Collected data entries
# # #

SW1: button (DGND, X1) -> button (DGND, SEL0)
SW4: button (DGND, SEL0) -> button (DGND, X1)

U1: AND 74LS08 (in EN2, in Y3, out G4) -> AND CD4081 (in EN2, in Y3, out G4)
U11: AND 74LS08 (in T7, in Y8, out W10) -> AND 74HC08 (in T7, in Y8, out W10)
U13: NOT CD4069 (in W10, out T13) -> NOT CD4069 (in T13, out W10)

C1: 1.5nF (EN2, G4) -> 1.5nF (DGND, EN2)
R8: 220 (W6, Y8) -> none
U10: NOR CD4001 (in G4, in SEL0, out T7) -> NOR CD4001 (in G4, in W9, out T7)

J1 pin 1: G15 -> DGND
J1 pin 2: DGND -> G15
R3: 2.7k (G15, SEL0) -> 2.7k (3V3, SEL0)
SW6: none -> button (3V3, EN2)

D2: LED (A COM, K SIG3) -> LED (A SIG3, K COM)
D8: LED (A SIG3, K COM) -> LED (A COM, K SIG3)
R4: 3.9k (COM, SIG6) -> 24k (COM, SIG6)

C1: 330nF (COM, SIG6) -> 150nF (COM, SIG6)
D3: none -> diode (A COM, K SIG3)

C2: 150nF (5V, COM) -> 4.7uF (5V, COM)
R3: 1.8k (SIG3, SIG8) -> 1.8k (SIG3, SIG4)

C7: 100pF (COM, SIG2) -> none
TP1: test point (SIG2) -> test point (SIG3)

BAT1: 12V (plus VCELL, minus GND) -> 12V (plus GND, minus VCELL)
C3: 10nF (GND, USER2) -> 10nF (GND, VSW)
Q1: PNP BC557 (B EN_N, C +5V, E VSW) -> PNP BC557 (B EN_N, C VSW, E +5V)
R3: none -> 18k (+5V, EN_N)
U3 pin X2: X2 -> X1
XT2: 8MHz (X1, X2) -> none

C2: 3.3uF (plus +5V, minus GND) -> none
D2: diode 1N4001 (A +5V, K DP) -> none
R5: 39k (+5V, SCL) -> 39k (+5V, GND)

# # #

* _TASK REQUIREMENTS_: Each record above is to be reproduced word for word.

* _SOLUTION TO THIS EXERCISE_:
SW1: button (DGND, X1) -> button (DGND, SEL0)
SW4: button (DGND, SEL0) -> button (DGND, X1)

U1: AND 74LS08 (in EN2, in Y3, out G4) -> AND CD4081 (in EN2, in Y3, out G4)
U11: AND 74LS08 (in T7, in Y8, out W10) -> AND 74HC08 (in T7, in Y8, out W10)
U13: NOT CD4069 (in W10, out T13) -> NOT CD4069 (in T13, out W10)

C1: 1.5nF (EN2, G4) -> 1.5nF (DGND, EN2)
R8: 220 (W6, Y8) -> none
U10: NOR CD4001 (in G4, in SEL0, out T7) -> NOR CD4001 (in G4, in W9, out T7)

J1 pin 1: G15 -> DGND
J1 pin 2: DGND -> G15
R3: 2.7k (G15, SEL0) -> 2.7k (3V3, SEL0)
SW6: none -> button (3V3, EN2)

D2: LED (A COM, K SIG3) -> LED (A SIG3, K COM)
D8: LED (A SIG3, K COM) -> LED (A COM, K SIG3)
R4: 3.9k (COM, SIG6) -> 24k (COM, SIG6)

C1: 330nF (COM, SIG6) -> 150nF (COM, SIG6)
D3: none -> diode (A COM, K SIG3)

C2: 150nF (5V, COM) -> 4.7uF (5V, COM)
R3: 1.8k (SIG3, SIG8) -> 1.8k (SIG3, SIG4)

C7: 100pF (COM, SIG2) -> none
TP1: test point (SIG2) -> test point (SIG3)

BAT1: 12V (plus VCELL, minus GND) -> 12V (plus GND, minus VCELL)
C3: 10nF (GND, USER2) -> 10nF (GND, VSW)
Q1: PNP BC557 (B EN_N, C +5V, E VSW) -> PNP BC557 (B EN_N, C VSW, E +5V)
R3: none -> 18k (+5V, EN_N)
U3 pin X2: X2 -> X1
XT2: 8MHz (X1, X2) -> none

C2: 3.3uF (plus +5V, minus GND) -> none
D2: diode 1N4001 (A +5V, K DP) -> none
R5: 39k (+5V, SCL) -> 39k (+5V, GND)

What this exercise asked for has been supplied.